_Information given_
◆ ◆ ◆ ◆ ◆

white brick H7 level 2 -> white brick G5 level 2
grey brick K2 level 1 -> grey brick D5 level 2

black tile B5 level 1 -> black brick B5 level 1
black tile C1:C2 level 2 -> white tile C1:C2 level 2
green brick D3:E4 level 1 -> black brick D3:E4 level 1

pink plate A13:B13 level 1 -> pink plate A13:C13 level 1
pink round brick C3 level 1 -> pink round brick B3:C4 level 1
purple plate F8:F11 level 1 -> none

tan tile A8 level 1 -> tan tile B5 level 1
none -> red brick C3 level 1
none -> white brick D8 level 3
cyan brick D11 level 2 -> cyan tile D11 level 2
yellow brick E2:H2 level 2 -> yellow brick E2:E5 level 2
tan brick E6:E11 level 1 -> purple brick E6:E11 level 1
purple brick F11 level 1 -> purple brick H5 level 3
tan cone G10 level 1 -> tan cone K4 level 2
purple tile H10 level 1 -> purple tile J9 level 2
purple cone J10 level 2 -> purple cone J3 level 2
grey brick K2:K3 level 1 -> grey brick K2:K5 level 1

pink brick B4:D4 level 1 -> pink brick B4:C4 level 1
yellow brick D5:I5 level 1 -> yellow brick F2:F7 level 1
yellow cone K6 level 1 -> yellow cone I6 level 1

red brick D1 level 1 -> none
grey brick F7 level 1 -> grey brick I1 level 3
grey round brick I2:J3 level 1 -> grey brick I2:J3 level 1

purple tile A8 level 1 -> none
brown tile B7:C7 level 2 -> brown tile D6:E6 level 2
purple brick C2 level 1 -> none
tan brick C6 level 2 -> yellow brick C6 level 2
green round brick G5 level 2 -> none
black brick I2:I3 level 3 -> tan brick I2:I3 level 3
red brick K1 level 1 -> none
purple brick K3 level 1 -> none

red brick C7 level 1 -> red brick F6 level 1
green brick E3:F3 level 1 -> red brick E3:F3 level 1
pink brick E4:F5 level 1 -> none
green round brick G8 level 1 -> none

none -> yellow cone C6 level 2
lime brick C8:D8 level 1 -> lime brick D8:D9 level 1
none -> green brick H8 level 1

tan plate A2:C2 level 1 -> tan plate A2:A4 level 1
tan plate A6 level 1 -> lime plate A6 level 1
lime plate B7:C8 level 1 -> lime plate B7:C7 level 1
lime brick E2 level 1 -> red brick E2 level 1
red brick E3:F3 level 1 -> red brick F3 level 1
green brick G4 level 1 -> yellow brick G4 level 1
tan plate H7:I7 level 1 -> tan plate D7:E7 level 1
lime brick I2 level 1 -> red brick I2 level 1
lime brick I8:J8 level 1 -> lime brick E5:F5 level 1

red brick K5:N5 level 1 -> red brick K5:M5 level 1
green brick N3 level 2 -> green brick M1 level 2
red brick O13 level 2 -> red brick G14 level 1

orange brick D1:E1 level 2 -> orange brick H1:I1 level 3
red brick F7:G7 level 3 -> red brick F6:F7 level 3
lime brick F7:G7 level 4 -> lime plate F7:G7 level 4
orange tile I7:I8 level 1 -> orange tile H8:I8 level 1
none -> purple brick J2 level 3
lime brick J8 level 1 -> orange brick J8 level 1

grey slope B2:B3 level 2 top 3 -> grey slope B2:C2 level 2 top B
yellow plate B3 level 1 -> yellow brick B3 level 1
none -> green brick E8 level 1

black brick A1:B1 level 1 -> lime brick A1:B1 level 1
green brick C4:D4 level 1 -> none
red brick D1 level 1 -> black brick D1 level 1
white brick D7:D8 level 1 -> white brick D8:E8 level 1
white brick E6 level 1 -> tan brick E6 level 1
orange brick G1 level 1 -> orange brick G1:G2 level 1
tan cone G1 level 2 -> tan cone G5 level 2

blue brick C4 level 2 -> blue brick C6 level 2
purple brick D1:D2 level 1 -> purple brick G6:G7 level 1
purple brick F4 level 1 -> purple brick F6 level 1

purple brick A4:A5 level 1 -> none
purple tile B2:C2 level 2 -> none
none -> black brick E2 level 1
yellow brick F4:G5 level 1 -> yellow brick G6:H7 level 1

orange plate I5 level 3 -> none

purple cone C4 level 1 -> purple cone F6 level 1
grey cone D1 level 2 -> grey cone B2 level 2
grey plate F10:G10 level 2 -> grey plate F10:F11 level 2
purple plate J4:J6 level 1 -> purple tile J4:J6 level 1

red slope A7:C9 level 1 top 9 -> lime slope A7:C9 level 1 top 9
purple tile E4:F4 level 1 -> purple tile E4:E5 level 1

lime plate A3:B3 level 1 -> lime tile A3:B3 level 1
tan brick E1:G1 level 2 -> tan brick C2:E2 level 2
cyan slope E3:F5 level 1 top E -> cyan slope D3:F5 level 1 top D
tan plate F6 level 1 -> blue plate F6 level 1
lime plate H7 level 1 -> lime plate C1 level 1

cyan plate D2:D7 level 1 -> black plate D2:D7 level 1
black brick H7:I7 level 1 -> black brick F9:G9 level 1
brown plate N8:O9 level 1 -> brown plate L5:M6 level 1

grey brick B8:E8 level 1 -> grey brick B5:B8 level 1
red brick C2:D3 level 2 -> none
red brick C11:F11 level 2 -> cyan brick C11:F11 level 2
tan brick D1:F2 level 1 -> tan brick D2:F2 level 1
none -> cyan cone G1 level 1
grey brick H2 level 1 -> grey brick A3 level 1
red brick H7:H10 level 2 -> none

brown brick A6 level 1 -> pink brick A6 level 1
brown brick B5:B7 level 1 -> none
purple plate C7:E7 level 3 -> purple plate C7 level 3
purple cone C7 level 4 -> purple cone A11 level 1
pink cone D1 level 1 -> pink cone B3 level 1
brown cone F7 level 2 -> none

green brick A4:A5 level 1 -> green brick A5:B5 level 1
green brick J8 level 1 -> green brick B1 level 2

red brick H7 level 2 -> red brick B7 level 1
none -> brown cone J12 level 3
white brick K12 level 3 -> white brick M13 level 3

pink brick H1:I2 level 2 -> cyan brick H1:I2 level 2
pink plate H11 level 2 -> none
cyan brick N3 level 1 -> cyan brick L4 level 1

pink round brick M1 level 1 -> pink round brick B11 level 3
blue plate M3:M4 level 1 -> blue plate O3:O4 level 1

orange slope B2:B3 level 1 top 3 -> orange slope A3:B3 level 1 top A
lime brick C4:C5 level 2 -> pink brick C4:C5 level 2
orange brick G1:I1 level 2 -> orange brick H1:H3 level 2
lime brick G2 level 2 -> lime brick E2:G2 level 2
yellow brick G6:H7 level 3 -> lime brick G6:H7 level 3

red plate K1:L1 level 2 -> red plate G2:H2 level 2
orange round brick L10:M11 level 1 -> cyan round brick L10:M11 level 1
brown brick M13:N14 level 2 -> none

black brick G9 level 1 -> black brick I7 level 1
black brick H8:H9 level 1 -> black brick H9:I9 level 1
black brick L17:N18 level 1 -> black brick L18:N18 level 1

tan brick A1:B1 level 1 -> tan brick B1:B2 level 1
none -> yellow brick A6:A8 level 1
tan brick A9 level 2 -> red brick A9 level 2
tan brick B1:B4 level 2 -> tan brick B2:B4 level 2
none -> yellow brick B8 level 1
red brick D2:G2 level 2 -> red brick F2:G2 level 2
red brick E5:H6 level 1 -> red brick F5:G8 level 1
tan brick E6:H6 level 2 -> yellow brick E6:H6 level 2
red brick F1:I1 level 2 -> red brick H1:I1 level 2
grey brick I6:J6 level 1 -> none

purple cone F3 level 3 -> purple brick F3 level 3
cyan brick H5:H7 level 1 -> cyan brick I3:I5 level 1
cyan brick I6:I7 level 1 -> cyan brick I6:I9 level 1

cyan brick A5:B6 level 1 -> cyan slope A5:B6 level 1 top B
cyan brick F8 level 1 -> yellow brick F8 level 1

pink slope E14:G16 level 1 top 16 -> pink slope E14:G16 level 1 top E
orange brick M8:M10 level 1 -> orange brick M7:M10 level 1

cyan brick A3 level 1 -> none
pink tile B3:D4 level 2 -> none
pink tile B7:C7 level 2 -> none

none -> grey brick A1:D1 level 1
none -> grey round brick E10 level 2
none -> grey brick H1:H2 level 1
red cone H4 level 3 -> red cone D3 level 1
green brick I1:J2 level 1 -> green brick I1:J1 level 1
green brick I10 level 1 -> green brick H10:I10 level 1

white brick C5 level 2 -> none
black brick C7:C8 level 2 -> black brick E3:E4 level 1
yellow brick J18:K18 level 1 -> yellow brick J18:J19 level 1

◆ ◆ ◆ ◆ ◆

_Required action_
Copy each line above where "white" appears.

_Answer below_
white brick H7 level 2 -> white brick G5 level 2
black tile C1:C2 level 2 -> white tile C1:C2 level 2
none -> white brick D8 level 3
white brick D7:D8 level 1 -> white brick D8:E8 level 1
white brick E6 level 1 -> tan brick E6 level 1
white brick K12 level 3 -> white brick M13 level 3
white brick C5 level 2 -> none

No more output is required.